Show each line of the records below where the word "parking" occurs.

(Given information Opens)

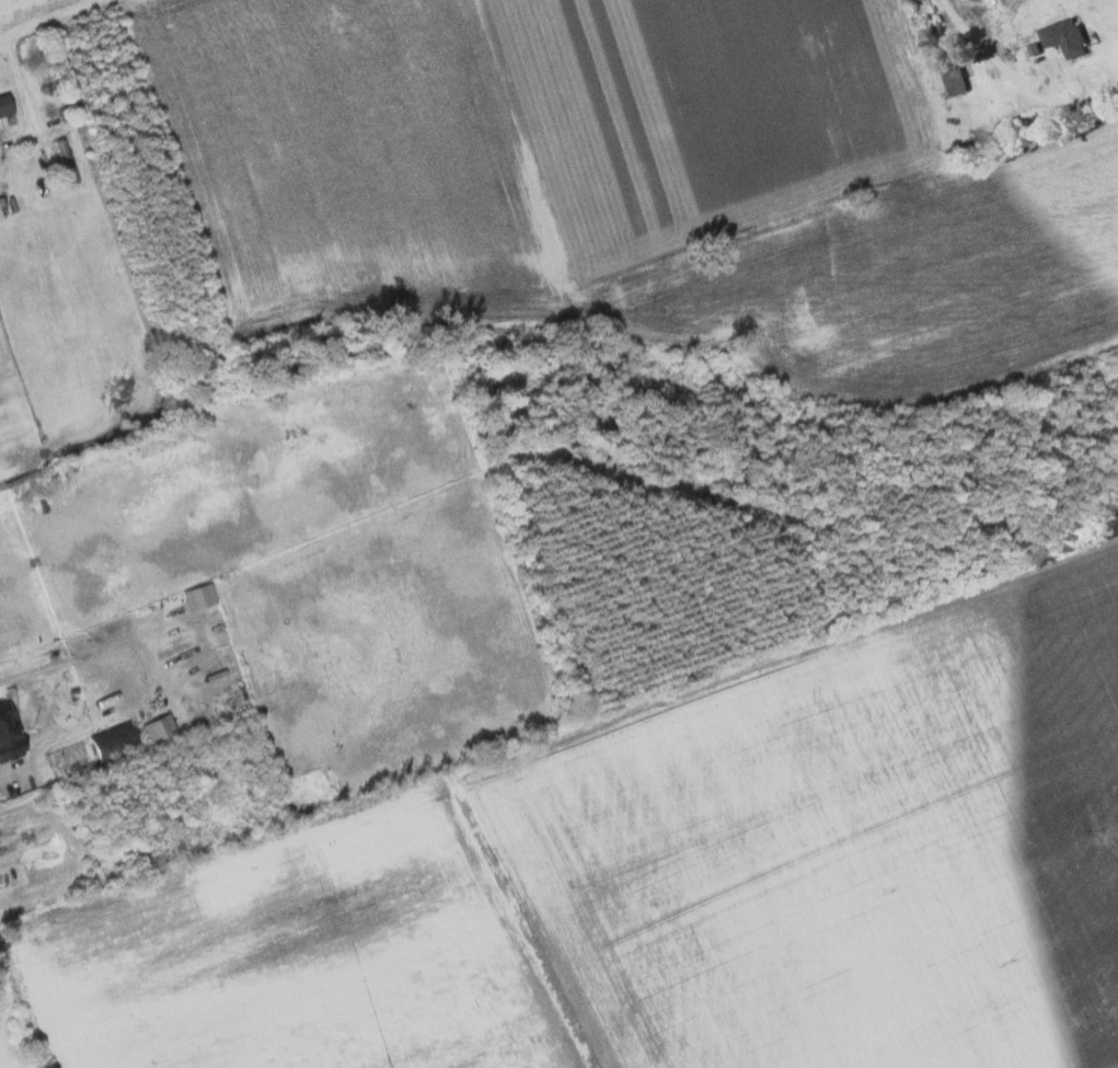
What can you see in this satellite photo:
road: (52, 19)
building: (1063, 36)
road: (1016, 73)
building: (952, 79)
road: (24, 87)
building: (3, 108)
building: (63, 166)
road: (560, 737)
building: (7, 738)
building: (111, 742)
road: (3, 773)

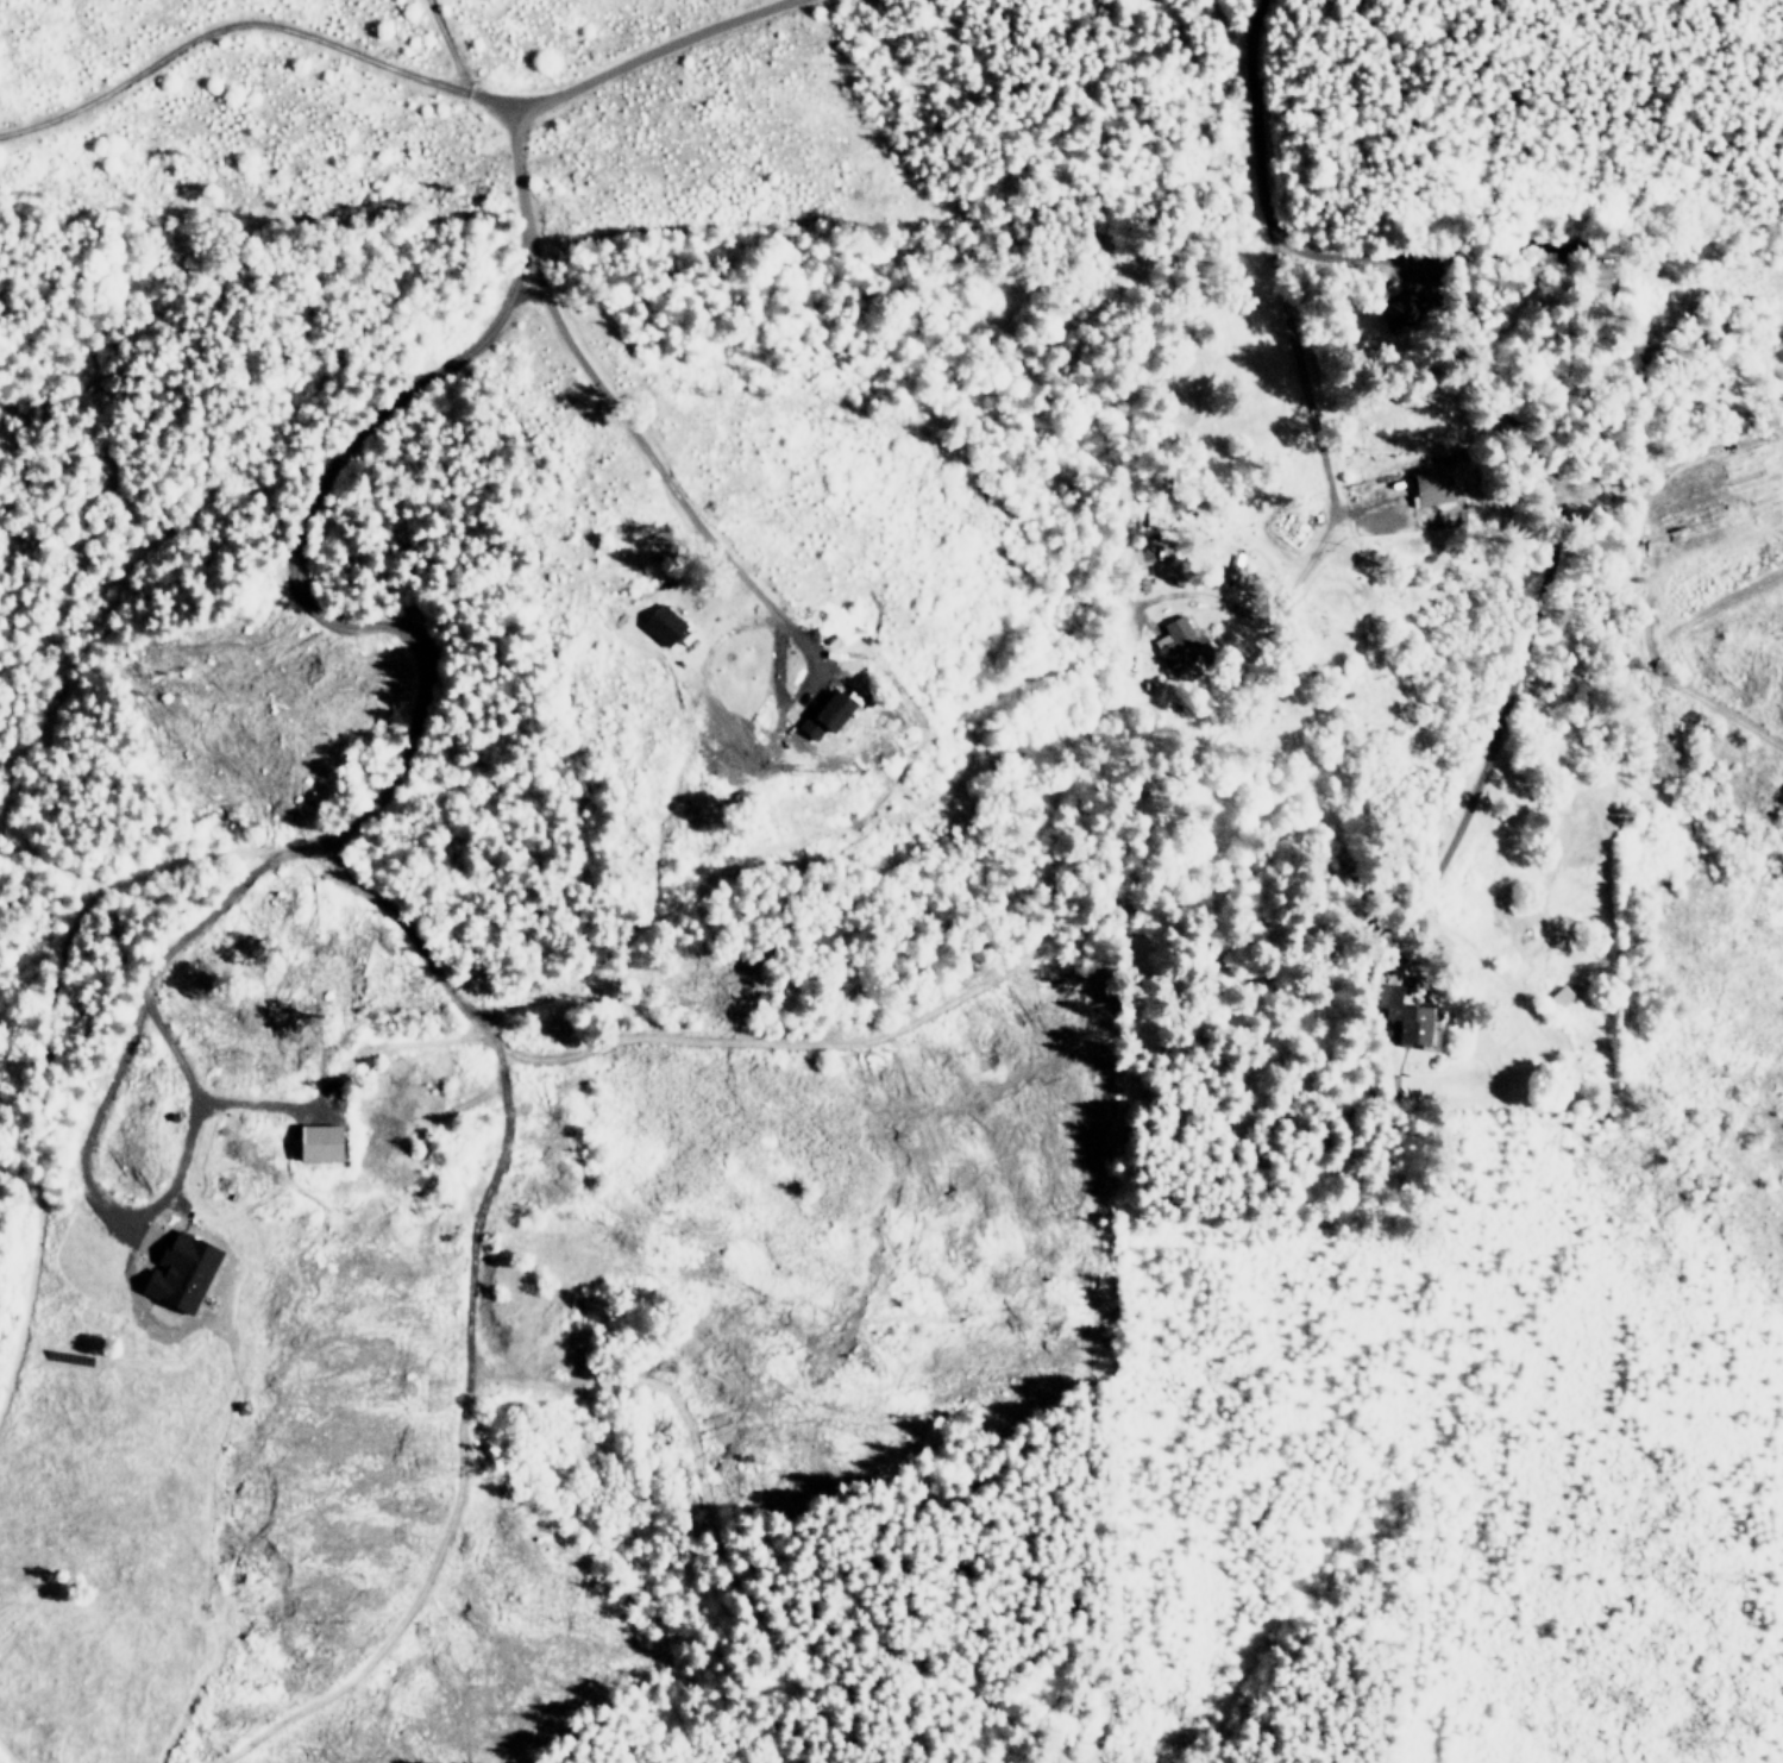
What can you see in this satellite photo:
road: (449, 47)
road: (377, 67)
road: (1358, 255)
building: (1397, 312)
road: (1285, 322)
road: (611, 424)
building: (1438, 484)
building: (664, 623)
building: (1179, 648)
building: (826, 713)
road: (359, 819)
building: (1408, 1018)
building: (318, 1142)
building: (182, 1271)

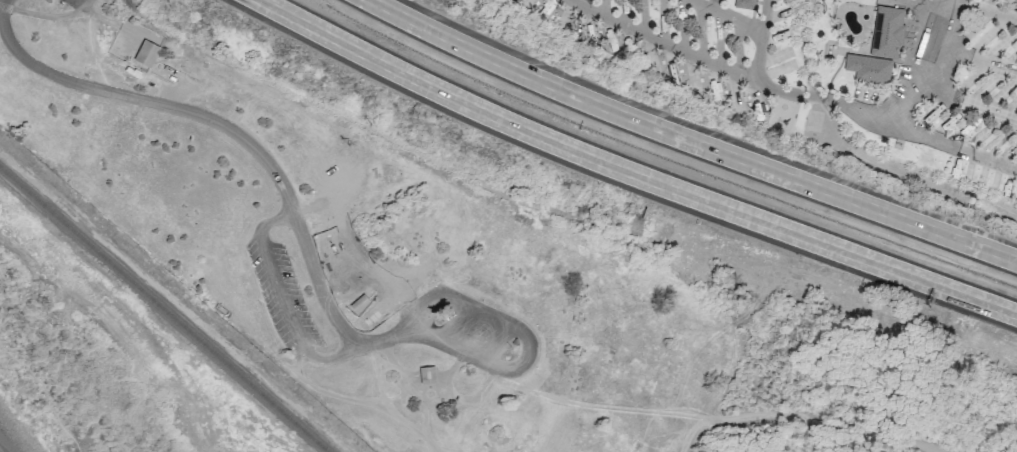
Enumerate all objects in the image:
building: (744, 4)
road: (47, 16)
road: (731, 16)
building: (886, 32)
building: (928, 38)
road: (764, 40)
building: (146, 53)
building: (868, 68)
road: (793, 94)
road: (218, 123)
road: (690, 140)
road: (952, 147)
road: (630, 169)
park: (397, 279)
parking lot: (287, 296)
road: (288, 300)
railway: (163, 310)
parking lot: (476, 330)
road: (385, 342)
road: (530, 350)
building: (428, 375)
road: (417, 393)
road: (44, 394)
road: (361, 402)
road: (828, 420)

(Given information Closes)

• Response area
parking lot: (287, 296)
parking lot: (476, 330)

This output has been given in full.